ABOUT THIS EXERCISE: For any picture in the lines below, please leave it out and copy the rest exactly.

EXTRACTED RECORDS:
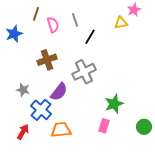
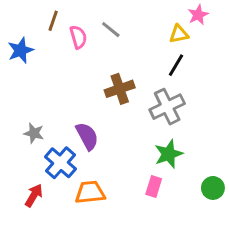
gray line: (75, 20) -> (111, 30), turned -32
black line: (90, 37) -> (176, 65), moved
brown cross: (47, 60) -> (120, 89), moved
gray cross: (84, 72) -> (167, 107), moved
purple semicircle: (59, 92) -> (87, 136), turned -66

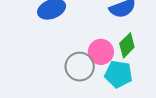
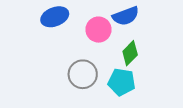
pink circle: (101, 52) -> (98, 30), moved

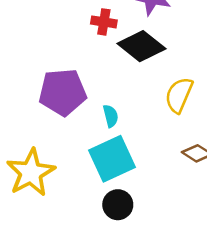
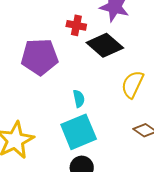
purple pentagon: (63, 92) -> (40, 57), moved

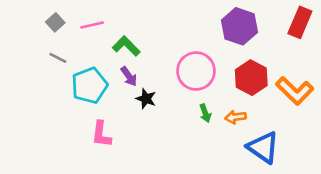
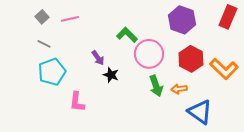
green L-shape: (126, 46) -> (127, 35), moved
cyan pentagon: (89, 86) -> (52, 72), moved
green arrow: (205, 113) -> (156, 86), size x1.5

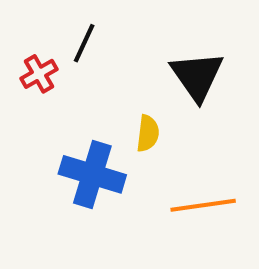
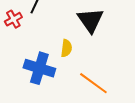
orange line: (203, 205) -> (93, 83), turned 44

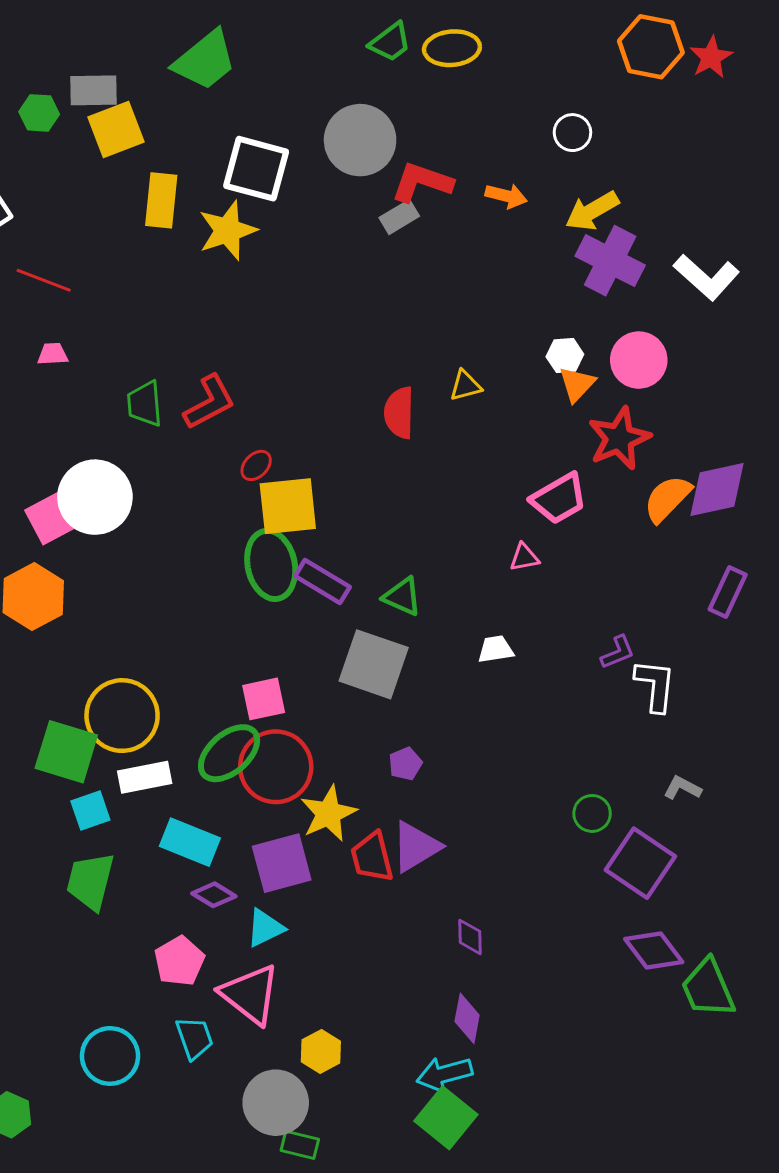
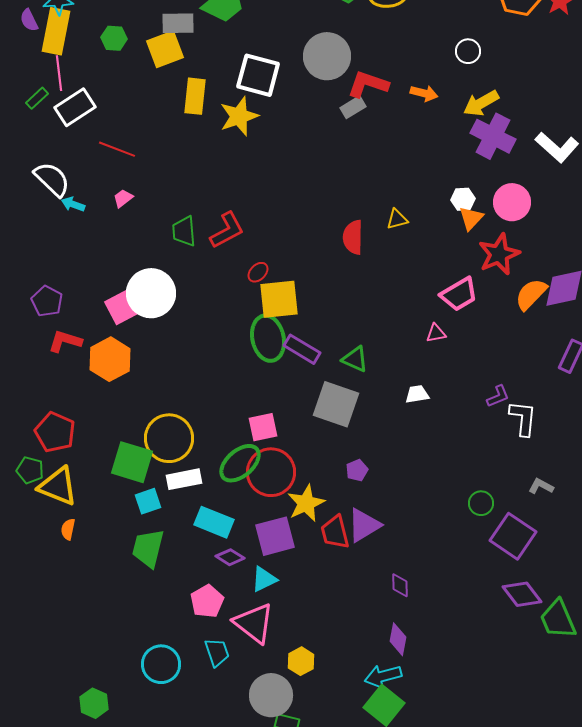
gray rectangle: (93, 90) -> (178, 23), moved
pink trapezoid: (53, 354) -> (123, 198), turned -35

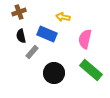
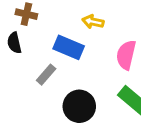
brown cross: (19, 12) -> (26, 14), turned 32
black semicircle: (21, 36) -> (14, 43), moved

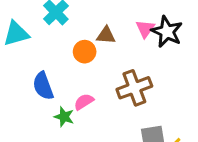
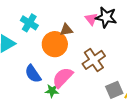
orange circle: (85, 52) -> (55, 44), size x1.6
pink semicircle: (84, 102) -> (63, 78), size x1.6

YOUR SOLUTION:
gray line: (75, 20) -> (111, 30), turned -32
black line: (90, 37) -> (176, 65), moved
brown cross: (47, 60) -> (120, 89), moved
gray cross: (84, 72) -> (167, 107), moved
purple semicircle: (59, 92) -> (87, 136), turned -66

pink circle: (101, 52) -> (98, 30), moved

purple pentagon: (63, 92) -> (40, 57), moved

green L-shape: (126, 46) -> (127, 35), moved
cyan pentagon: (89, 86) -> (52, 72), moved
green arrow: (205, 113) -> (156, 86), size x1.5

orange line: (203, 205) -> (93, 83), turned 44

gray rectangle: (93, 90) -> (178, 23), moved
pink trapezoid: (53, 354) -> (123, 198), turned -35

brown cross: (19, 12) -> (26, 14), turned 32
black semicircle: (21, 36) -> (14, 43), moved

orange circle: (85, 52) -> (55, 44), size x1.6
pink semicircle: (84, 102) -> (63, 78), size x1.6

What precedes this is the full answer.